# Directions for this task
Which lines run from the line with "yellow cylinder [432,277,513,405]" through the line with "red brush [454,122,556,144]" in the entries below? Print them exactly, both ends included, and nothing more.

# Supplied records

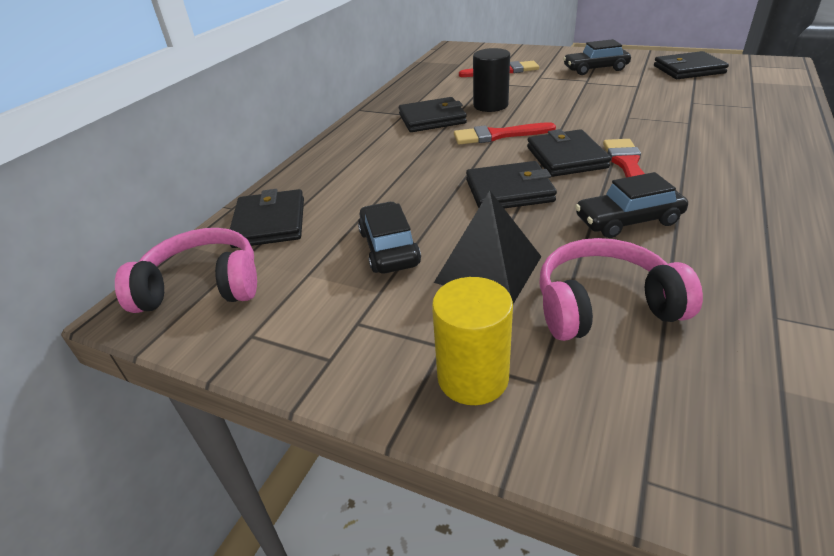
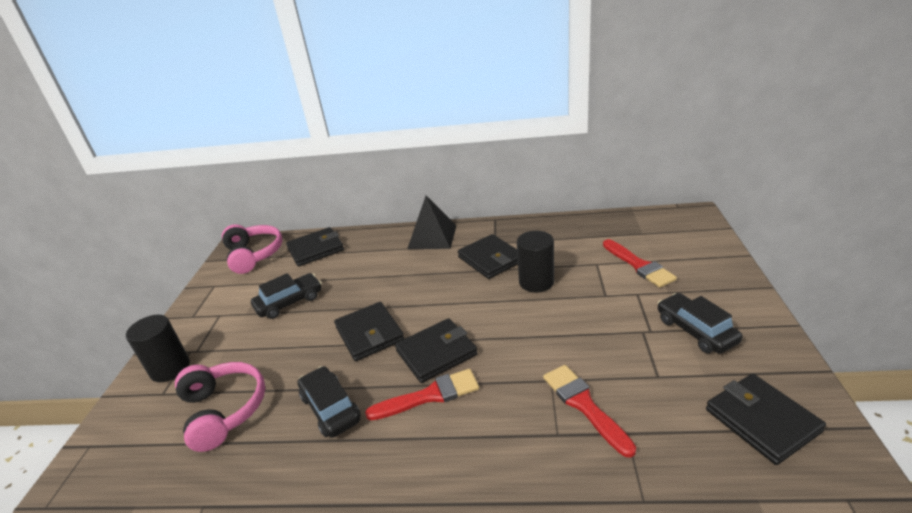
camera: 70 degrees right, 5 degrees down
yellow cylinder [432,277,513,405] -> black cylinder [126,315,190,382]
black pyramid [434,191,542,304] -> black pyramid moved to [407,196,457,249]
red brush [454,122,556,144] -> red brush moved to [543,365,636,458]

...

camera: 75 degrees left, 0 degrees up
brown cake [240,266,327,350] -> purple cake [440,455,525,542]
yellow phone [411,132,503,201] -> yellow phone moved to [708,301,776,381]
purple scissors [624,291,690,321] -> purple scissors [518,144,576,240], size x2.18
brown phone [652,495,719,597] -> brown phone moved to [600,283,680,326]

# Answer to the problem
yellow cylinder [432,277,513,405] -> black cylinder [126,315,190,382]
black pyramid [434,191,542,304] -> black pyramid moved to [407,196,457,249]
red brush [454,122,556,144] -> red brush moved to [543,365,636,458]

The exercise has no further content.